[Opening Exercise inputs section]

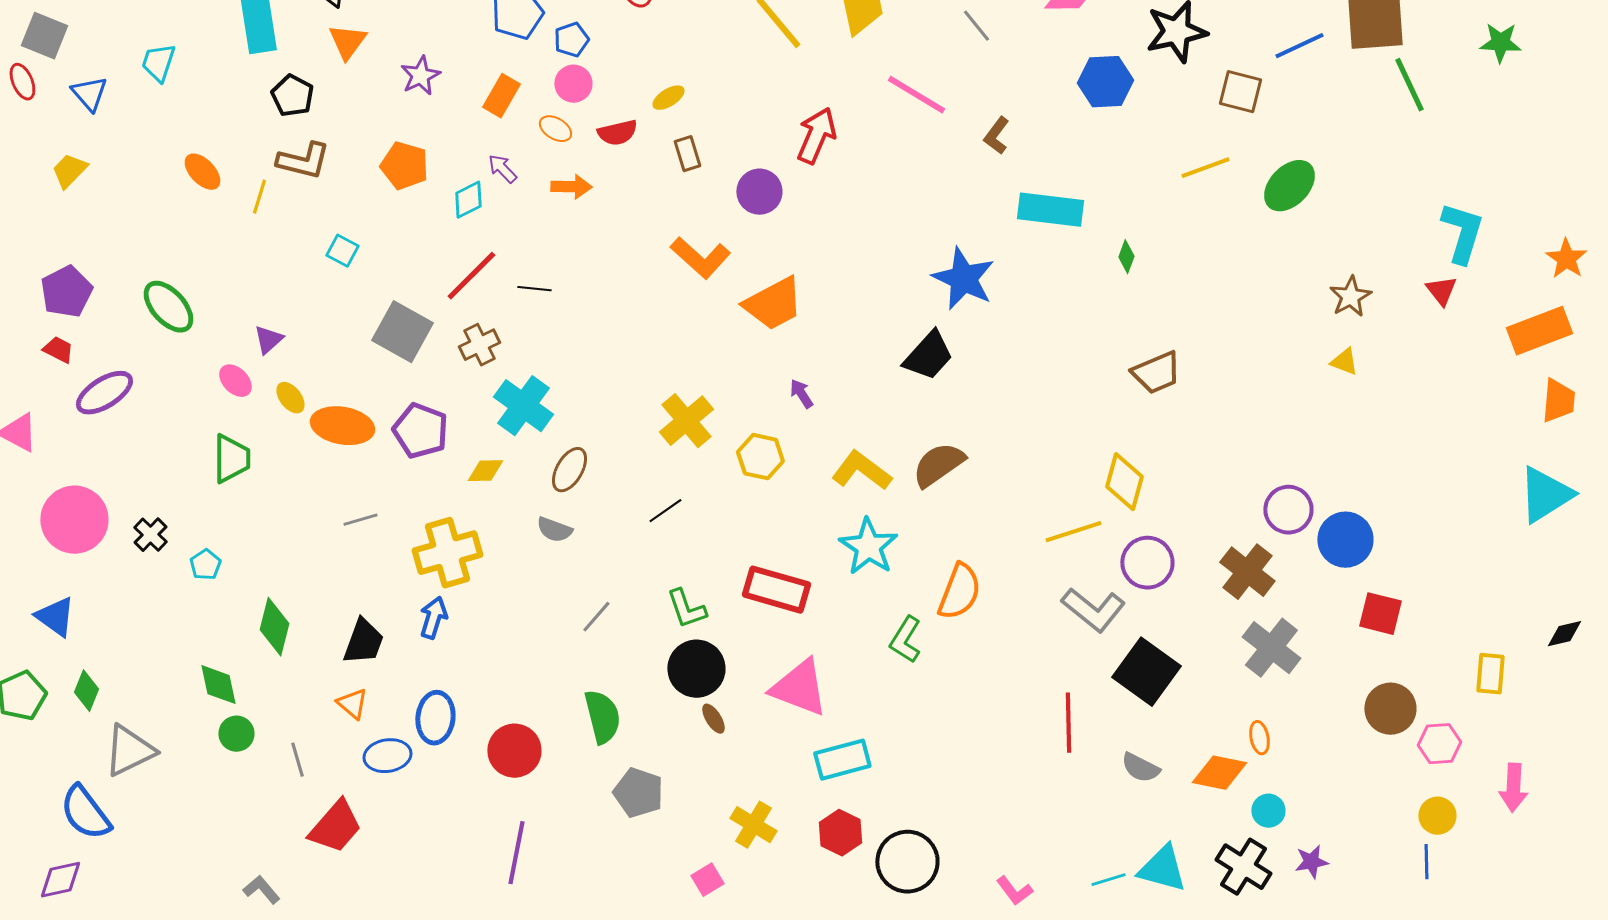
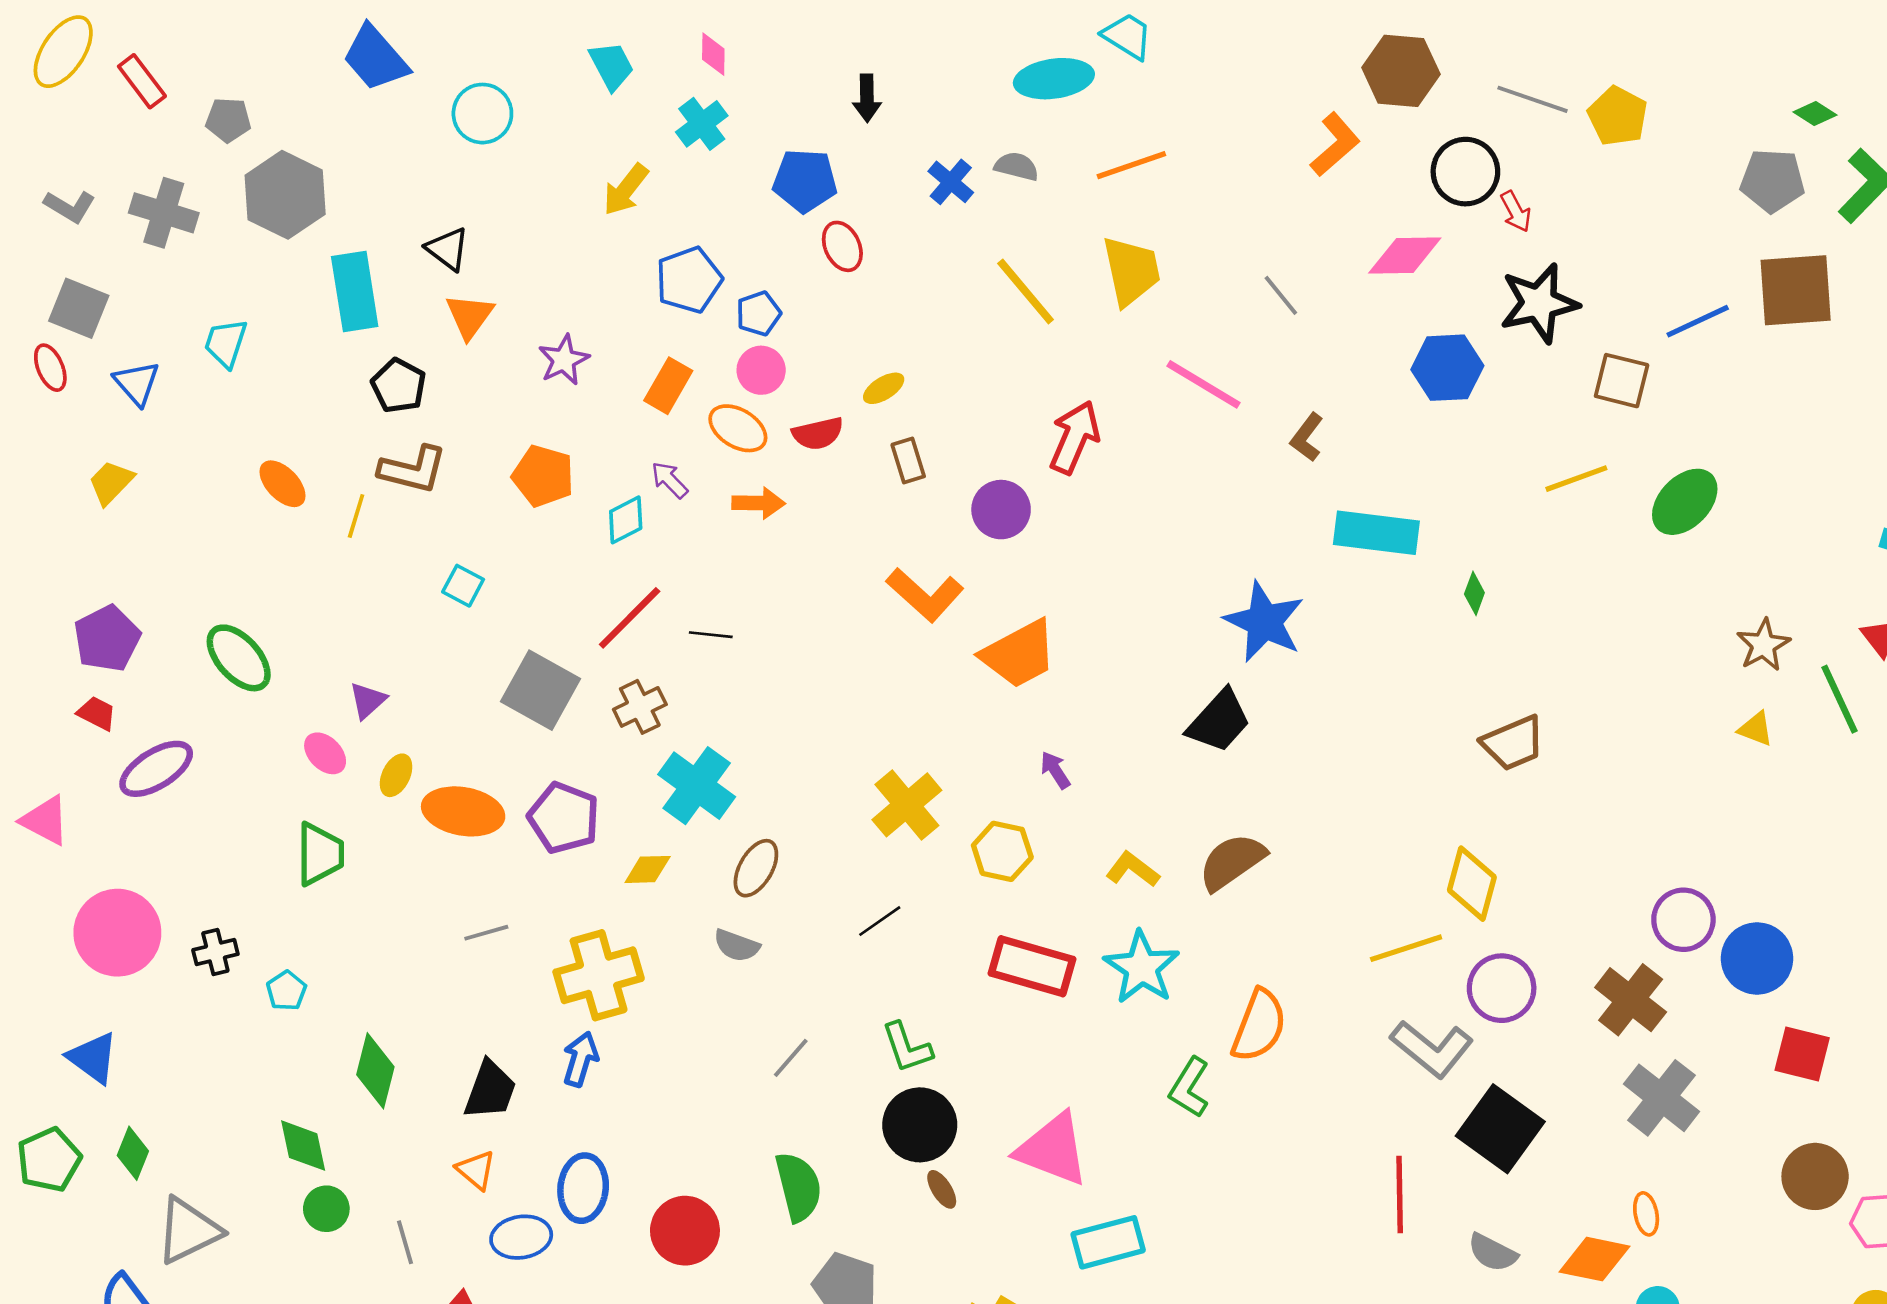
green line: (1409, 85) -> (1840, 699), moved
orange ellipse: (555, 129) -> (738, 428), size x1.4
yellow ellipse: (290, 398) -> (396, 775), turned 64
yellow L-shape: (861, 471) -> (1133, 869), size x0.7
black cross: (150, 535) -> (215, 952), turned 32
red rectangle: (776, 590) -> (1032, 966), moved

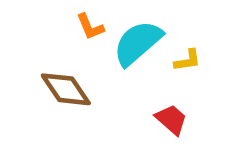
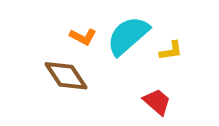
orange L-shape: (90, 27) -> (83, 37), moved, turned -40

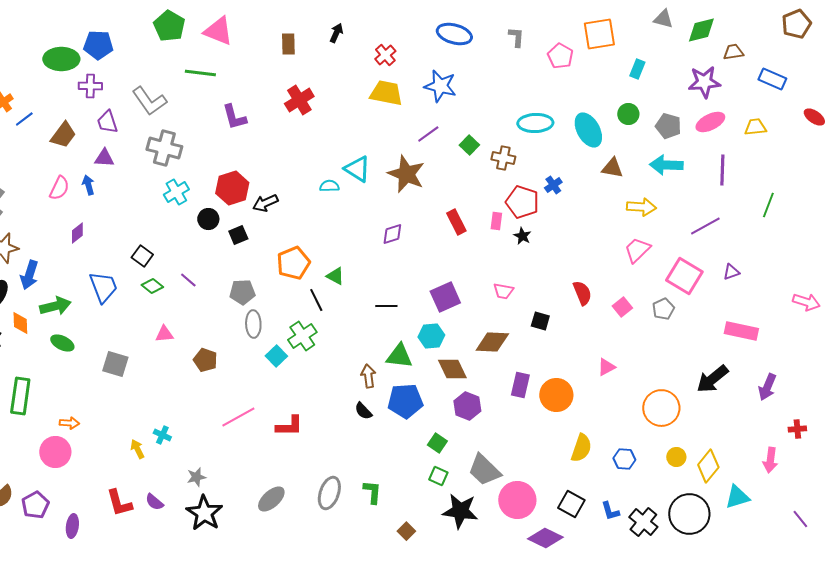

[Closing Exercise inputs section]

_Problem statement_
Find every line above where the word "orange" occurs, and copy that line.

_Output for this exercise_
orange ellipse: (555, 129) -> (738, 428), size x1.4
orange L-shape: (90, 27) -> (83, 37), moved, turned -40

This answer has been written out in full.